Extracted material:

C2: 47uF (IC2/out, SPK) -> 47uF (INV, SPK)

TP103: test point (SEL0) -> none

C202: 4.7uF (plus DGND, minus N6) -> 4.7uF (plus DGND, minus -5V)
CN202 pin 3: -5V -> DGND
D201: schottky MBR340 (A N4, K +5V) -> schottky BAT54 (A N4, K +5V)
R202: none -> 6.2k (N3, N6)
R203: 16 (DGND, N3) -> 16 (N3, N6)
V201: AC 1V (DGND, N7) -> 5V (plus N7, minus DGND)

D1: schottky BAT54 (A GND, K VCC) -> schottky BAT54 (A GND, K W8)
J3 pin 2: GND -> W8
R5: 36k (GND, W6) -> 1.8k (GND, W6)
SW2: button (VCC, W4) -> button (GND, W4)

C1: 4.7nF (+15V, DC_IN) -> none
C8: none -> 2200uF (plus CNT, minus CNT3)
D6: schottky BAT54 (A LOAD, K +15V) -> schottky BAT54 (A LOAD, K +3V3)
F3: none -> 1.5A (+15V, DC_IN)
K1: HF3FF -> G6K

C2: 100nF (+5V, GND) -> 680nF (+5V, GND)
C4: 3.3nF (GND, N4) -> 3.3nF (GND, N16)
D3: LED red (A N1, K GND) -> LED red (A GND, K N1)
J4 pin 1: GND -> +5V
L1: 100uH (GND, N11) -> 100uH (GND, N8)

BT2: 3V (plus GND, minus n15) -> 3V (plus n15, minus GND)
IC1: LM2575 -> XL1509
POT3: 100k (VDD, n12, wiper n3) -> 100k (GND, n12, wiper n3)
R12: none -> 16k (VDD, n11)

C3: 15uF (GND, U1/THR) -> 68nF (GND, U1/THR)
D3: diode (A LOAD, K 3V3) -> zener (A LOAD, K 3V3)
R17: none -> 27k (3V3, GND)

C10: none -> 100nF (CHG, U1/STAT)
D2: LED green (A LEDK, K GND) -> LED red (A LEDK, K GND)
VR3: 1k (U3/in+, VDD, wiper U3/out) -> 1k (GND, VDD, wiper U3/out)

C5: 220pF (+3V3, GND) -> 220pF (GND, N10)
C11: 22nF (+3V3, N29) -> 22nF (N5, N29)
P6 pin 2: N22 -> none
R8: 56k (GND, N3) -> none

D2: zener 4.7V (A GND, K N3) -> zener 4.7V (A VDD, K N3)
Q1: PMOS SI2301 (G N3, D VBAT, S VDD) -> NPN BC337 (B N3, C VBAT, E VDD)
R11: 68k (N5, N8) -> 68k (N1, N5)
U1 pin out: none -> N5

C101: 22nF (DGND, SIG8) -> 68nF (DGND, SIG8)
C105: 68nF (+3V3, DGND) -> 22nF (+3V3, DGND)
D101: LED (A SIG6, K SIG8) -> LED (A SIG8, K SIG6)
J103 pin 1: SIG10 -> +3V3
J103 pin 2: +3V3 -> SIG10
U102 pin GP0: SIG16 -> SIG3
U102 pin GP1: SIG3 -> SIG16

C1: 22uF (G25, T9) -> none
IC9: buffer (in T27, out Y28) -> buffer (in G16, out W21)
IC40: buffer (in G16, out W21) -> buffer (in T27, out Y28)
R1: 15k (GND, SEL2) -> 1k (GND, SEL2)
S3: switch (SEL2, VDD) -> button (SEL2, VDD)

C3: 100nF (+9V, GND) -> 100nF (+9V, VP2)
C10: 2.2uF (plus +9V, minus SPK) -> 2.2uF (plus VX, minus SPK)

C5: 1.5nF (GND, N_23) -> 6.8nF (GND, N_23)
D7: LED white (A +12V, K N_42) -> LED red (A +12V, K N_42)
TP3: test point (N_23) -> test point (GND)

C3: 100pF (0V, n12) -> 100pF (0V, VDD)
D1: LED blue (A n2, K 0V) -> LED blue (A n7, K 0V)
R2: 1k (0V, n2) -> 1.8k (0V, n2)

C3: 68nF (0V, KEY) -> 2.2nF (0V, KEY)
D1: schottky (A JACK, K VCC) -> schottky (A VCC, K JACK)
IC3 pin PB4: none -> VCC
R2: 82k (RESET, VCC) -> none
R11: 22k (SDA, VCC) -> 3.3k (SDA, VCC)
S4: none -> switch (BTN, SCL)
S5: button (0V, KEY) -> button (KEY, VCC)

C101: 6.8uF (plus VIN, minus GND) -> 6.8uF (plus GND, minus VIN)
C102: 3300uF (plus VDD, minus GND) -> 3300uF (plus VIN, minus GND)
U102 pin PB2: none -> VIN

Exercise requirements: Look through the records and gather every line containing "plus".

Output for this exercise:
C202: 4.7uF (plus DGND, minus N6) -> 4.7uF (plus DGND, minus -5V)
V201: AC 1V (DGND, N7) -> 5V (plus N7, minus DGND)
C8: none -> 2200uF (plus CNT, minus CNT3)
BT2: 3V (plus GND, minus n15) -> 3V (plus n15, minus GND)
C10: 2.2uF (plus +9V, minus SPK) -> 2.2uF (plus VX, minus SPK)
C101: 6.8uF (plus VIN, minus GND) -> 6.8uF (plus GND, minus VIN)
C102: 3300uF (plus VDD, minus GND) -> 3300uF (plus VIN, minus GND)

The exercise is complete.